> _TASK STATEMENT_
When you reach the line containing "camera: 80 degrees left, 0 degrees up" in the records below, start copying exactly, and stop once you have copied the line containing "(664, 103) = (513, 120): yellow".

--- EXERCISE MATERIALS ---

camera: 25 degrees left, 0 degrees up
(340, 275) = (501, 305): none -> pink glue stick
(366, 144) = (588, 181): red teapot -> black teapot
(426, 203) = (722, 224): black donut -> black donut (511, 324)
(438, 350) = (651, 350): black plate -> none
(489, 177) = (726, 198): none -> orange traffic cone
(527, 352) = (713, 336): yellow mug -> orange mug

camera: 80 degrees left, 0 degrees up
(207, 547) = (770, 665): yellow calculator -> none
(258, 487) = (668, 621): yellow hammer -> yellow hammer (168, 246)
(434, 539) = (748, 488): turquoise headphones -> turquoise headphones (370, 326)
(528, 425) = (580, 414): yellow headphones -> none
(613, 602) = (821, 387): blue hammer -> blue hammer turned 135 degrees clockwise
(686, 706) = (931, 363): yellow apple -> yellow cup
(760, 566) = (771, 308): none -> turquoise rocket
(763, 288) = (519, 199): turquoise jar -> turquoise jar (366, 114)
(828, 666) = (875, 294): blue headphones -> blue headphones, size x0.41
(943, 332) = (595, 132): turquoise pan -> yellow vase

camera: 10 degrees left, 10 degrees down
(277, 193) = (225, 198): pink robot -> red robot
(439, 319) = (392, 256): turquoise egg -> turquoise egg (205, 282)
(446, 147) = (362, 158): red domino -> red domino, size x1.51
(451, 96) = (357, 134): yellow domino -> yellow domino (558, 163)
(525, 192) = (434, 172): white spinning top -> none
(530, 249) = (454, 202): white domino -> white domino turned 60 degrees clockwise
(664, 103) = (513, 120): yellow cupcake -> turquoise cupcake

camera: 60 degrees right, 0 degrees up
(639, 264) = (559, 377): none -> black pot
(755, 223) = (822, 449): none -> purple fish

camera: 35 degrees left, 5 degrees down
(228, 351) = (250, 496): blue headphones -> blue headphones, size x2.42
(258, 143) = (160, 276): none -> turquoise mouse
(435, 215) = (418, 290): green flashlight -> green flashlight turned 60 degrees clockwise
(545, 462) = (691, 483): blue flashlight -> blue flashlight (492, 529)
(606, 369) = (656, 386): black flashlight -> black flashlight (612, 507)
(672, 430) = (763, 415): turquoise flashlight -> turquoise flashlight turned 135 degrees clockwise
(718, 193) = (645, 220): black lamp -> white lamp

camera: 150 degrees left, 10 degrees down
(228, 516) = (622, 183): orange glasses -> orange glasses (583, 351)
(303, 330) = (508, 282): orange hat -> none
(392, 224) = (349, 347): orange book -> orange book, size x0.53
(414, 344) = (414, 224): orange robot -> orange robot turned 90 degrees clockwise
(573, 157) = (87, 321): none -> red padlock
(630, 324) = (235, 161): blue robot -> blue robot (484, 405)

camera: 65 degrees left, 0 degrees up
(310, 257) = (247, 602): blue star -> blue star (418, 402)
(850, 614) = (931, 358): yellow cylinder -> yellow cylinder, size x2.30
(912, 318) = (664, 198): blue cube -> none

---

> _SOLUTION FOR THIS EXERCISE_
camera: 80 degrees left, 0 degrees up
(207, 547) = (770, 665): yellow calculator -> none
(258, 487) = (668, 621): yellow hammer -> yellow hammer (168, 246)
(434, 539) = (748, 488): turquoise headphones -> turquoise headphones (370, 326)
(528, 425) = (580, 414): yellow headphones -> none
(613, 602) = (821, 387): blue hammer -> blue hammer turned 135 degrees clockwise
(686, 706) = (931, 363): yellow apple -> yellow cup
(760, 566) = (771, 308): none -> turquoise rocket
(763, 288) = (519, 199): turquoise jar -> turquoise jar (366, 114)
(828, 666) = (875, 294): blue headphones -> blue headphones, size x0.41
(943, 332) = (595, 132): turquoise pan -> yellow vase

camera: 10 degrees left, 10 degrees down
(277, 193) = (225, 198): pink robot -> red robot
(439, 319) = (392, 256): turquoise egg -> turquoise egg (205, 282)
(446, 147) = (362, 158): red domino -> red domino, size x1.51
(451, 96) = (357, 134): yellow domino -> yellow domino (558, 163)
(525, 192) = (434, 172): white spinning top -> none
(530, 249) = (454, 202): white domino -> white domino turned 60 degrees clockwise
(664, 103) = (513, 120): yellow cupcake -> turquoise cupcake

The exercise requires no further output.